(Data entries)
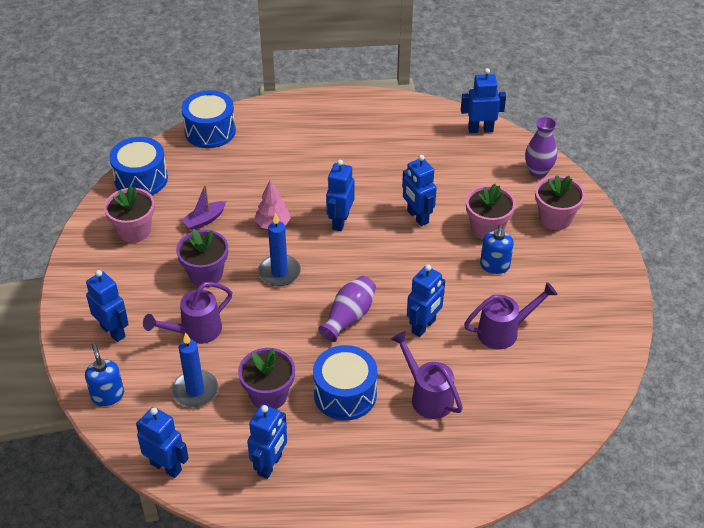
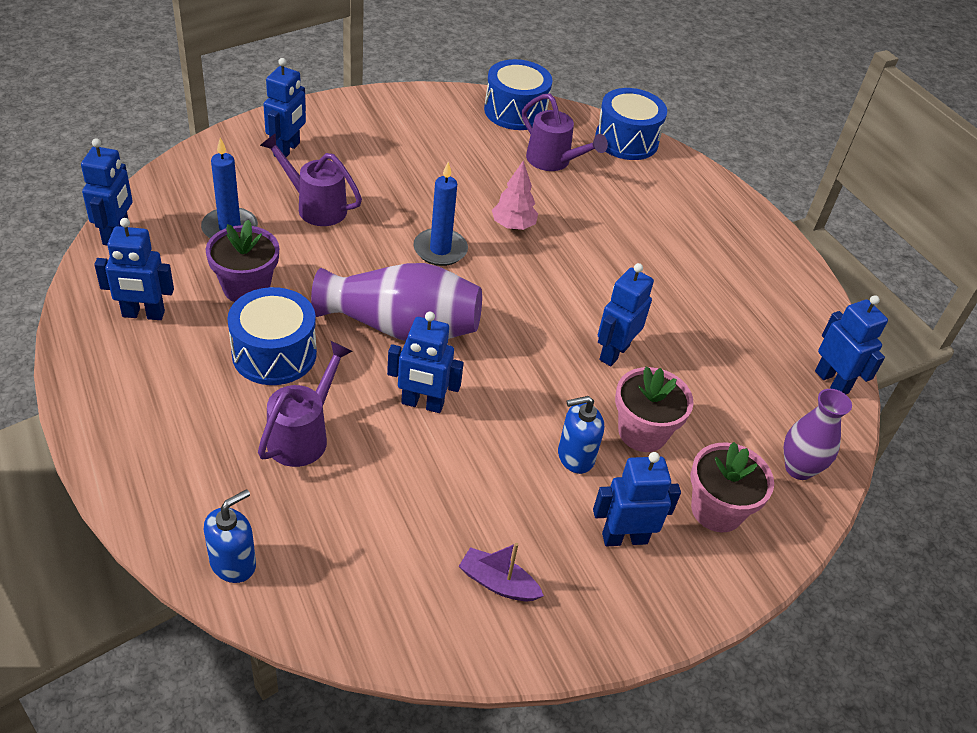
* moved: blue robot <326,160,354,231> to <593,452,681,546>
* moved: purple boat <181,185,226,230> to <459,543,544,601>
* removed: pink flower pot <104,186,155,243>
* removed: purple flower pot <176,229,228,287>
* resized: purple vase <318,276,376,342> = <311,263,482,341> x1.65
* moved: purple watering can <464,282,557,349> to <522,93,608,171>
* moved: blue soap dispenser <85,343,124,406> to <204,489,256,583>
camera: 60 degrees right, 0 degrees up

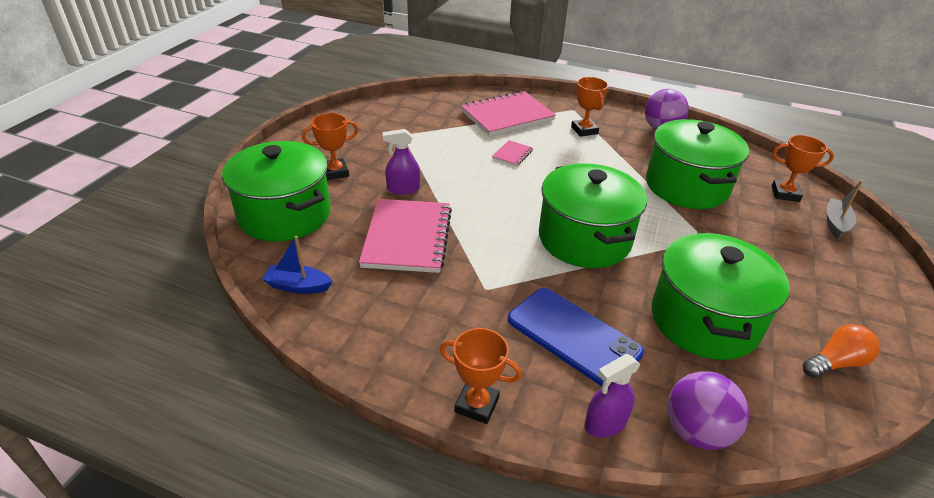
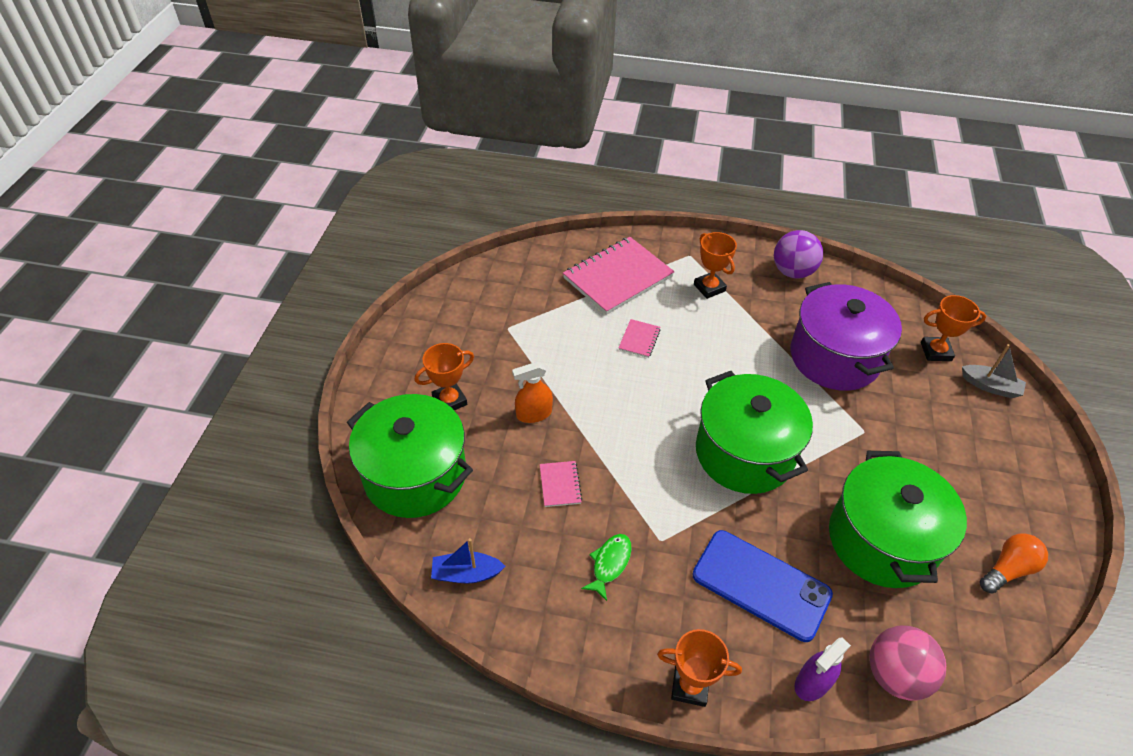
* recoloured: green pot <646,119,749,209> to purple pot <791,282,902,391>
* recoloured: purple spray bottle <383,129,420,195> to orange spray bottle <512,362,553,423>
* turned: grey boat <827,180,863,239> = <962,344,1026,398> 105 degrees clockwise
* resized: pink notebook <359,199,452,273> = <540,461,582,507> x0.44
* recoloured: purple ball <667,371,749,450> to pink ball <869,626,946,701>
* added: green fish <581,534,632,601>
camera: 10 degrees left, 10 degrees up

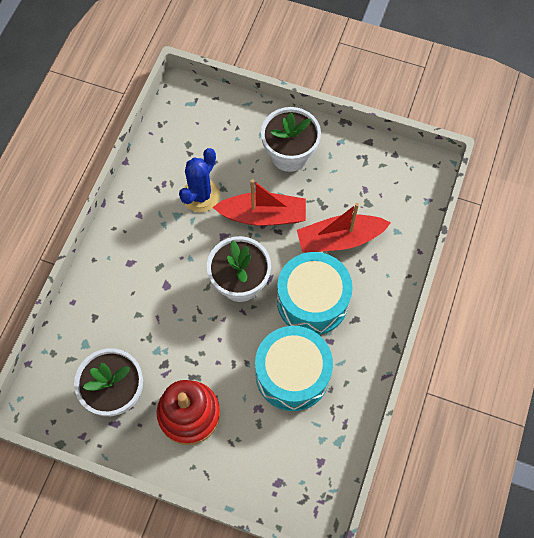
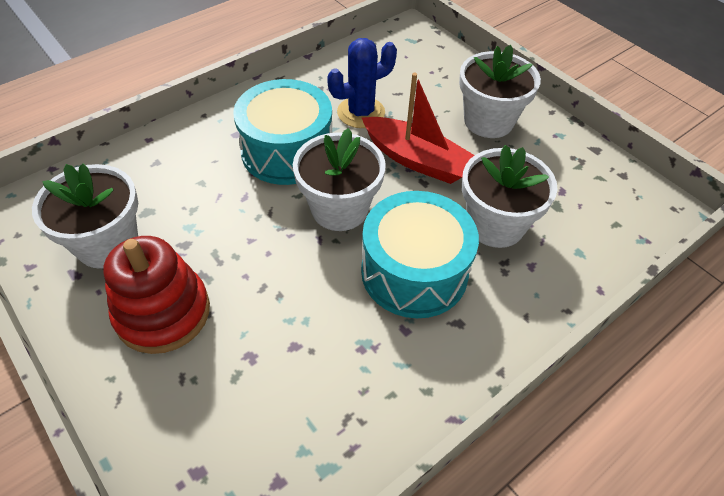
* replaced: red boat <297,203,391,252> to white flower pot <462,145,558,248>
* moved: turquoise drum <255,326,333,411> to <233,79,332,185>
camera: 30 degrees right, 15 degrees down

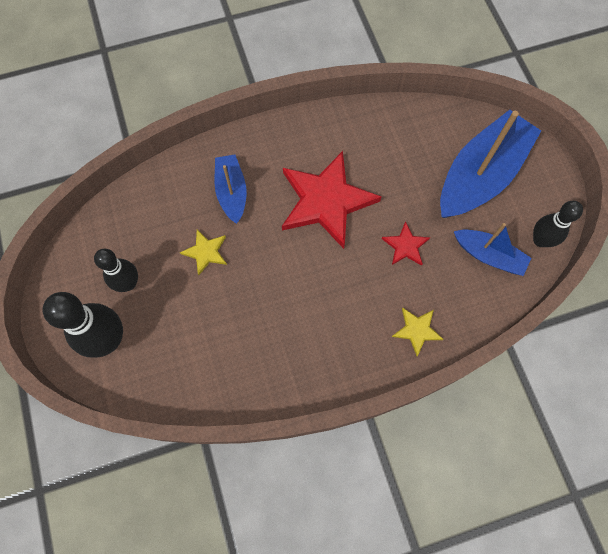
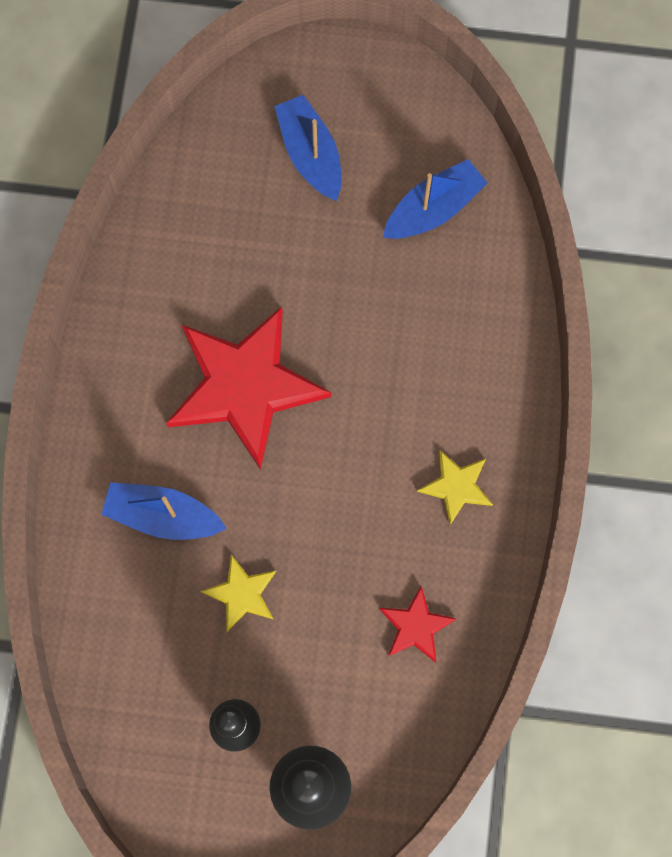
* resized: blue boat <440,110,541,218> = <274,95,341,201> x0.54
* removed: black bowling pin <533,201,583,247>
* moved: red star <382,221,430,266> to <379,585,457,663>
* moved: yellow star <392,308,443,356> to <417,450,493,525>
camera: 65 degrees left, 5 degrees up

→ **Problem to work on**:
Exact duplicates of all the entries are required, and no image may appear in them.

→ **Written answer**:
* moved: blue robot <326,160,354,231> to <593,452,681,546>
* moved: purple boat <181,185,226,230> to <459,543,544,601>
* removed: pink flower pot <104,186,155,243>
* removed: purple flower pot <176,229,228,287>
* resized: purple vase <318,276,376,342> = <311,263,482,341> x1.65
* moved: purple watering can <464,282,557,349> to <522,93,608,171>
* moved: blue soap dispenser <85,343,124,406> to <204,489,256,583>
camera: 60 degrees right, 0 degrees up

* recoloured: green pot <646,119,749,209> to purple pot <791,282,902,391>
* recoloured: purple spray bottle <383,129,420,195> to orange spray bottle <512,362,553,423>
* turned: grey boat <827,180,863,239> = <962,344,1026,398> 105 degrees clockwise
* resized: pink notebook <359,199,452,273> = <540,461,582,507> x0.44
* recoloured: purple ball <667,371,749,450> to pink ball <869,626,946,701>
* added: green fish <581,534,632,601>
camera: 10 degrees left, 10 degrees up

* replaced: red boat <297,203,391,252> to white flower pot <462,145,558,248>
* moved: turquoise drum <255,326,333,411> to <233,79,332,185>
camera: 30 degrees right, 15 degrees down

* resized: blue boat <440,110,541,218> = <274,95,341,201> x0.54
* removed: black bowling pin <533,201,583,247>
* moved: red star <382,221,430,266> to <379,585,457,663>
* moved: yellow star <392,308,443,356> to <417,450,493,525>
camera: 65 degrees left, 5 degrees up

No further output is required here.